- WORK TASK
State the count of lines below featuring the word "BASE", and write nothing further.

Edit tracking data:

▼

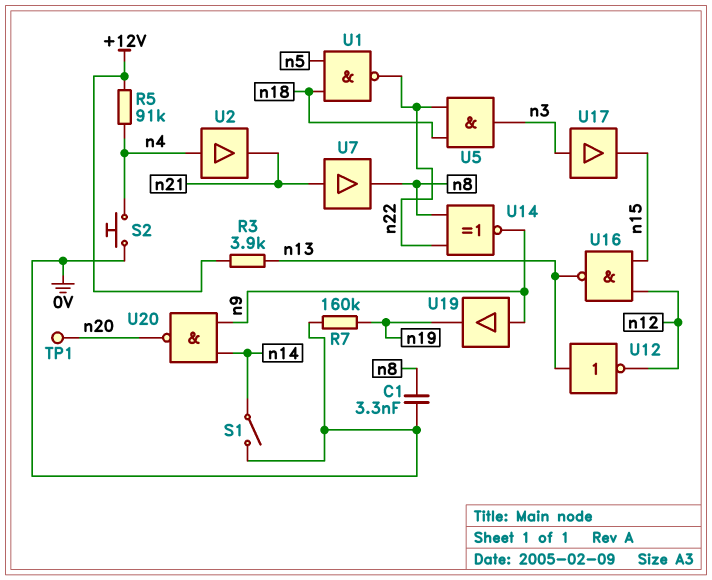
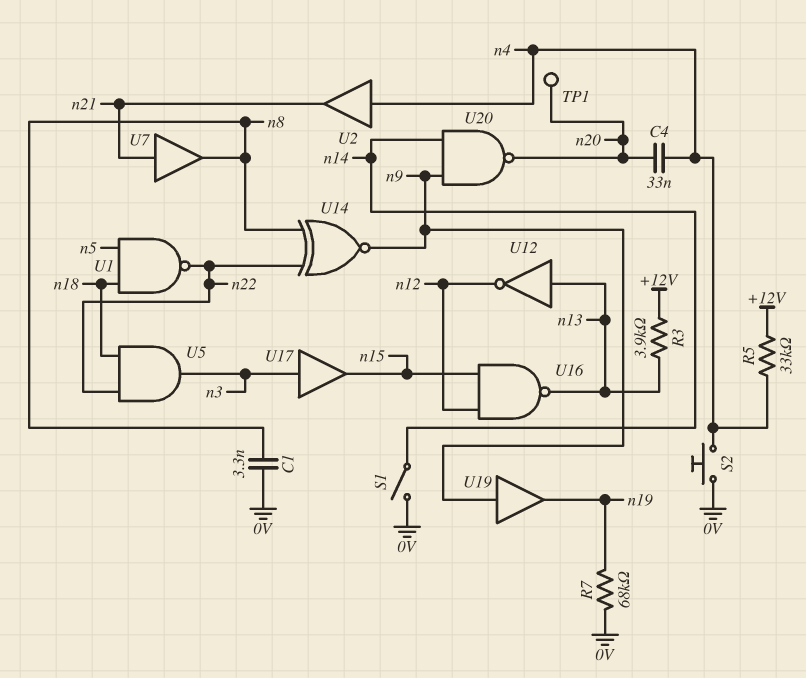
C4: none -> 33nF (n4, n20)
R5: 91k (+12V, n4) -> 33k (+12V, n4)
R7: 160k (0V, n19) -> 68k (0V, n19)

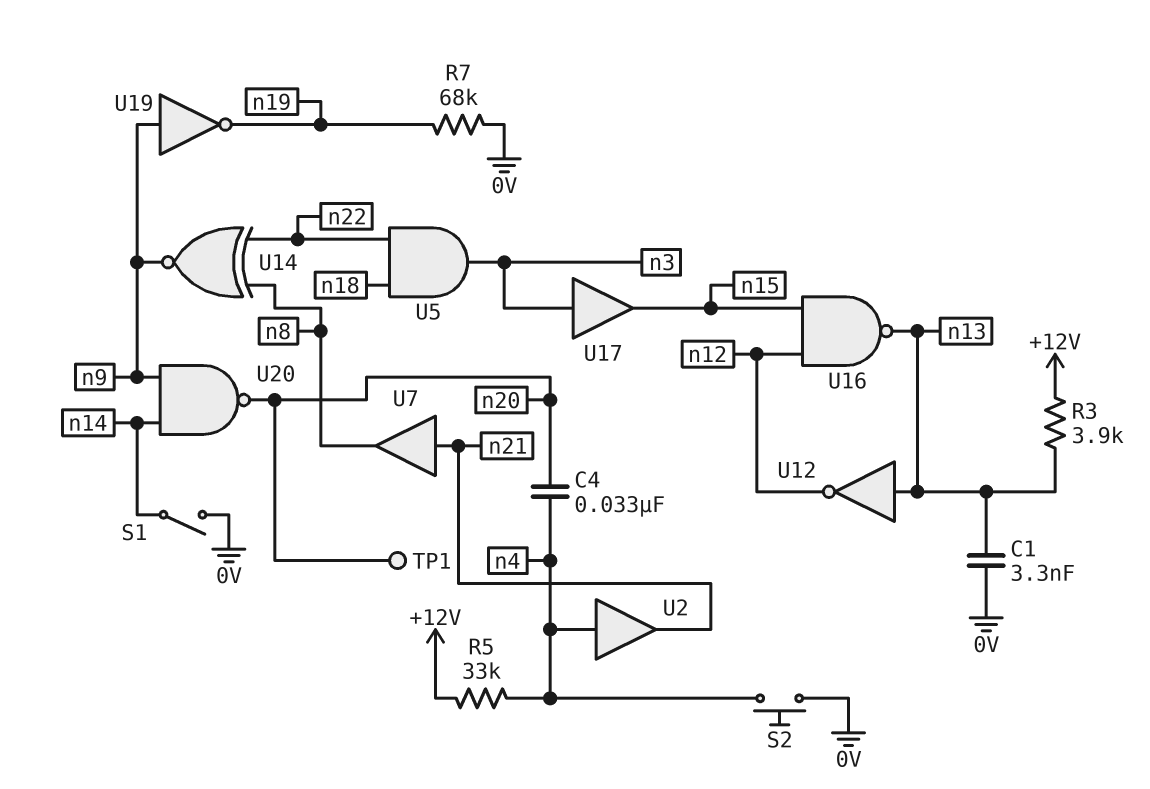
C1: 3.3nF (0V, n8) -> 3.3nF (0V, n13)
U1: NAND (in n5, in n18, out n22) -> none
U19: buffer (in n9, out n19) -> NOT (in n9, out n19)

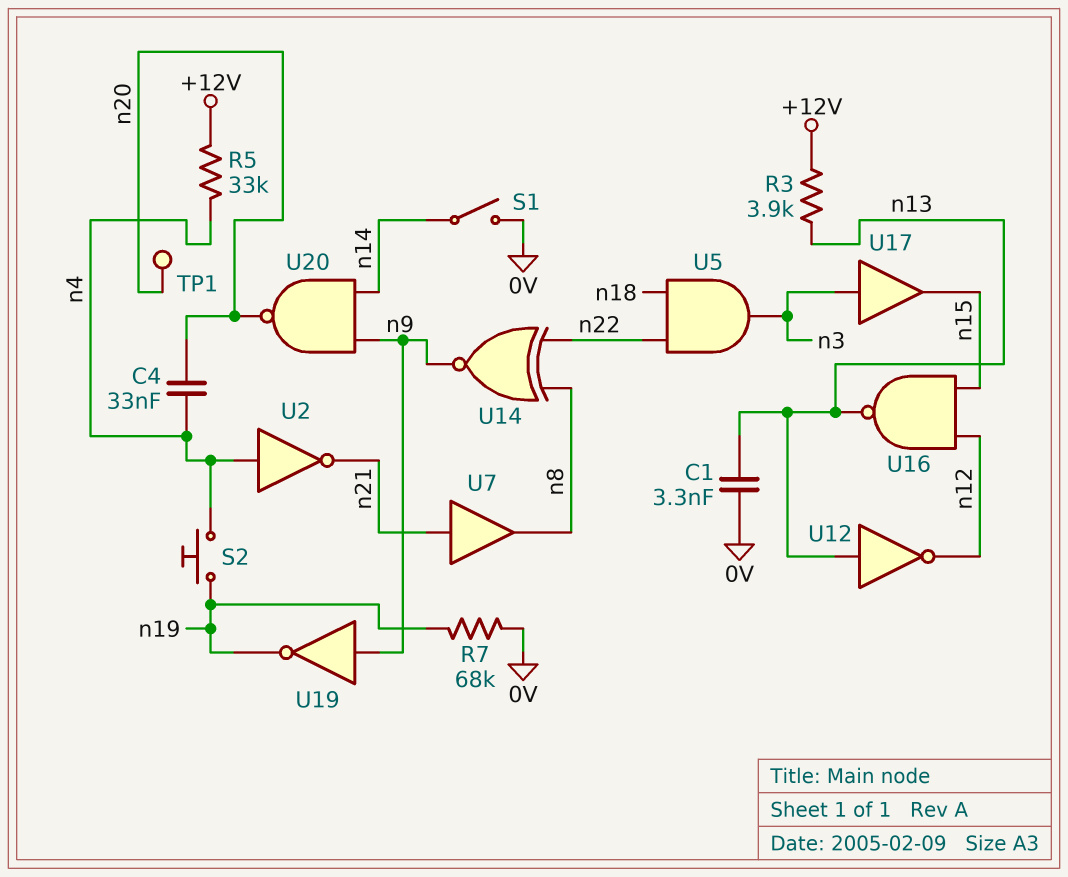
S2: button (0V, n4) -> button (n4, n19)
U2: buffer (in n4, out n21) -> NOT (in n4, out n21)

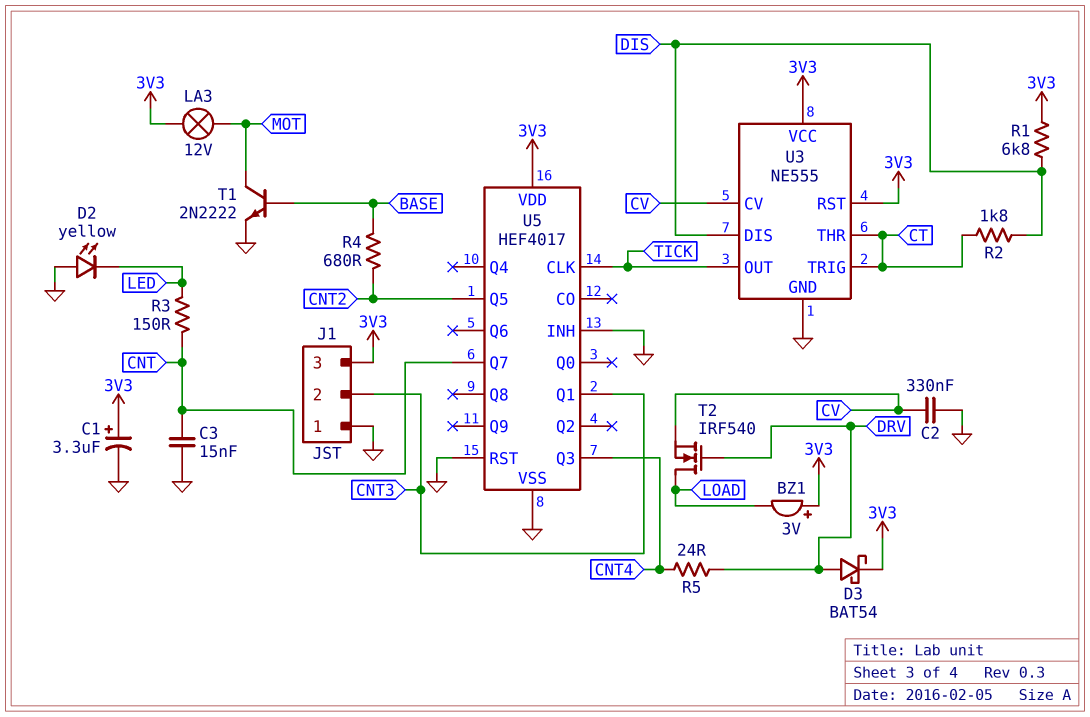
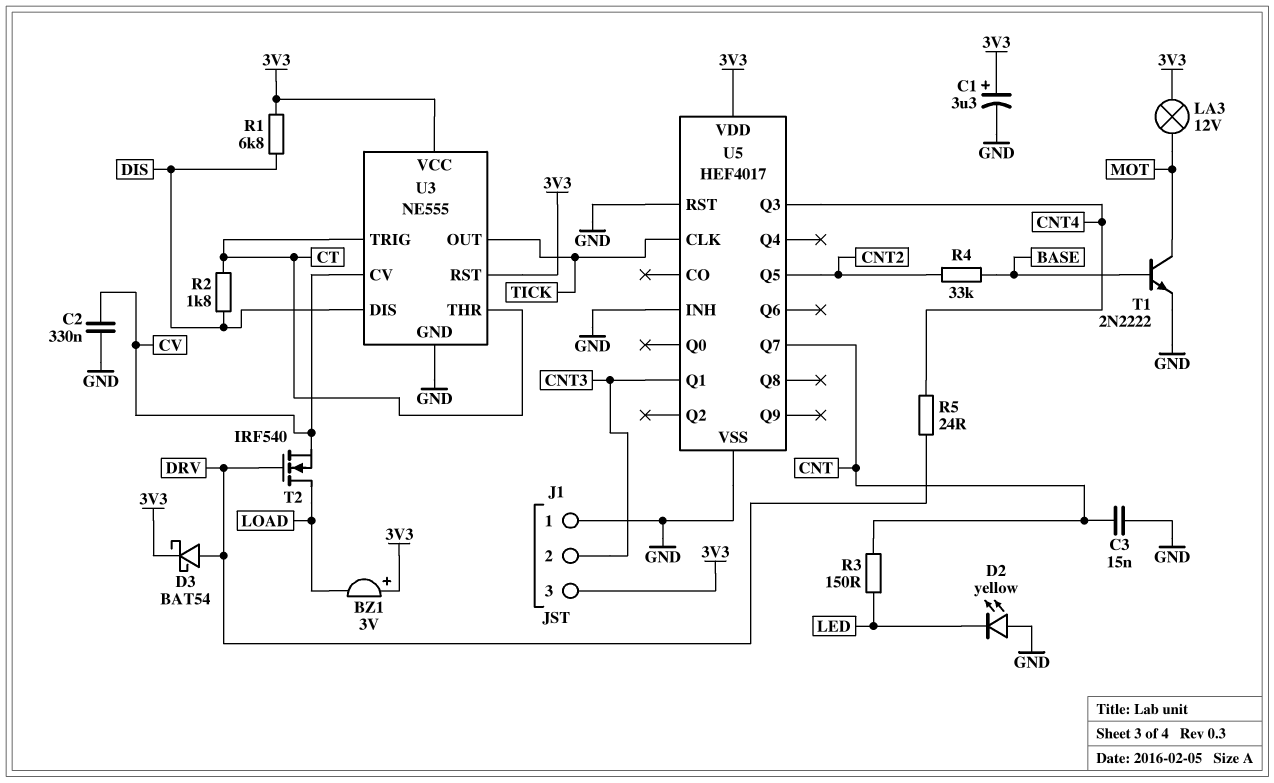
R4: 680 (BASE, CNT2) -> 33k (BASE, CNT2)

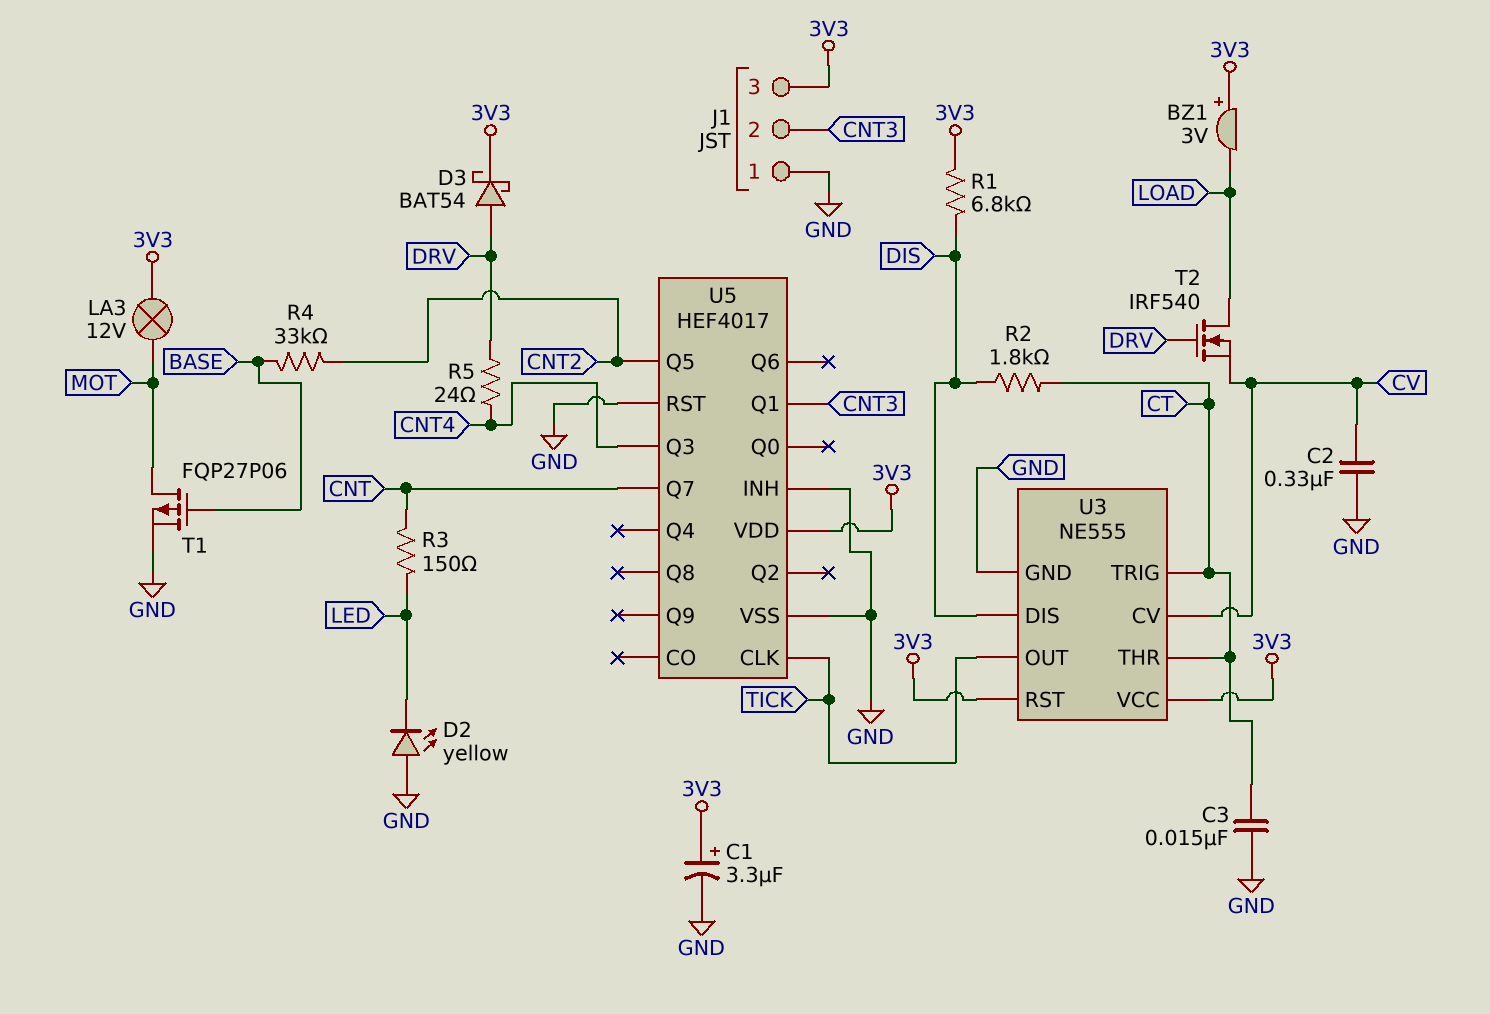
C3: 15nF (CNT, GND) -> 15nF (CT, GND)
T1: NPN 2N2222 (B BASE, C MOT, E GND) -> PMOS FQP27P06 (G BASE, D MOT, S GND)

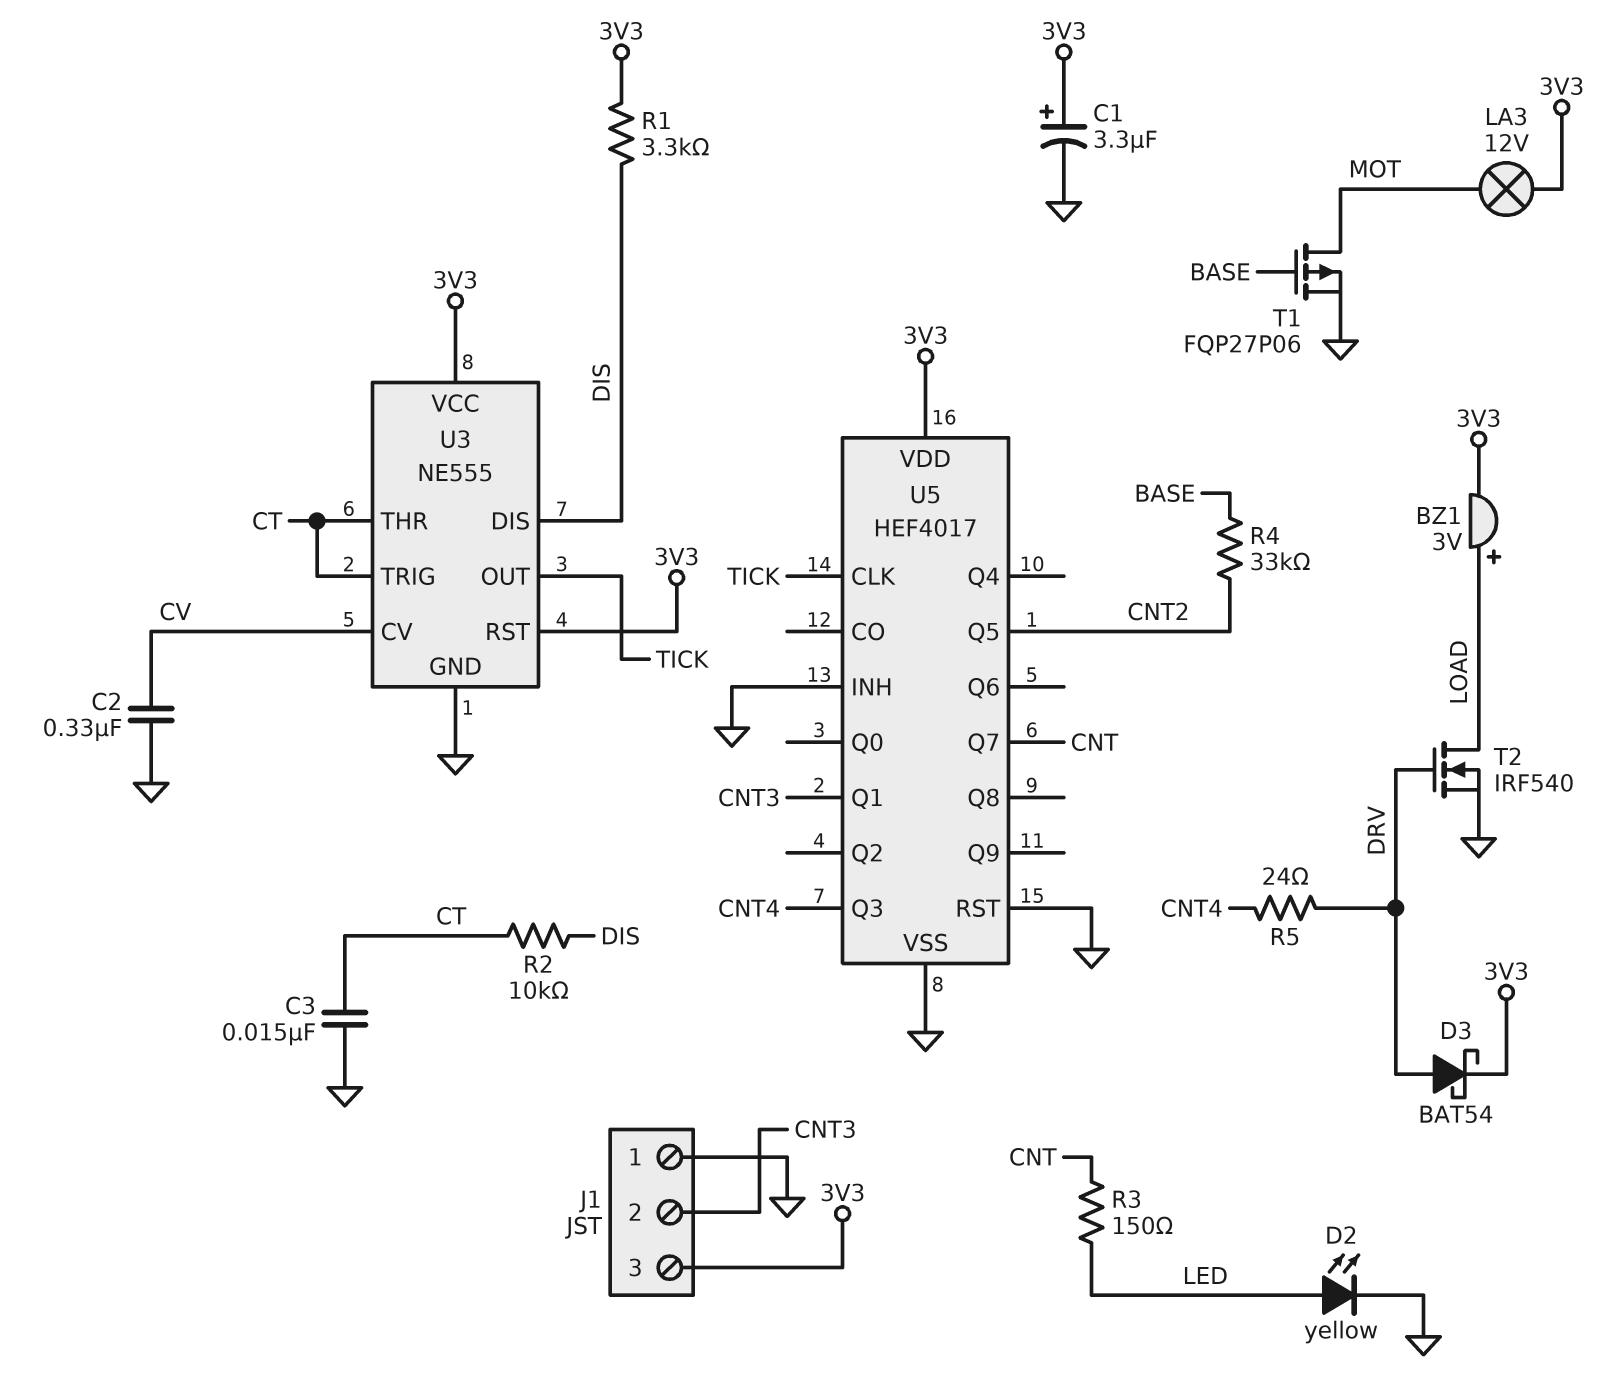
BZ1: buzzer 3V (plus 3V3, minus LOAD) -> buzzer 3V (plus LOAD, minus 3V3)
D2: LED yellow (A GND, K LED) -> LED yellow (A LED, K GND)
R1: 6.8k (3V3, DIS) -> 3.3k (3V3, DIS)
R2: 1.8k (CT, DIS) -> 10k (CT, DIS)
T2: NMOS IRF540 (G DRV, D LOAD, S CV) -> NMOS IRF540 (G DRV, D LOAD, S GND)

▲

- SOLUTION BELOW
2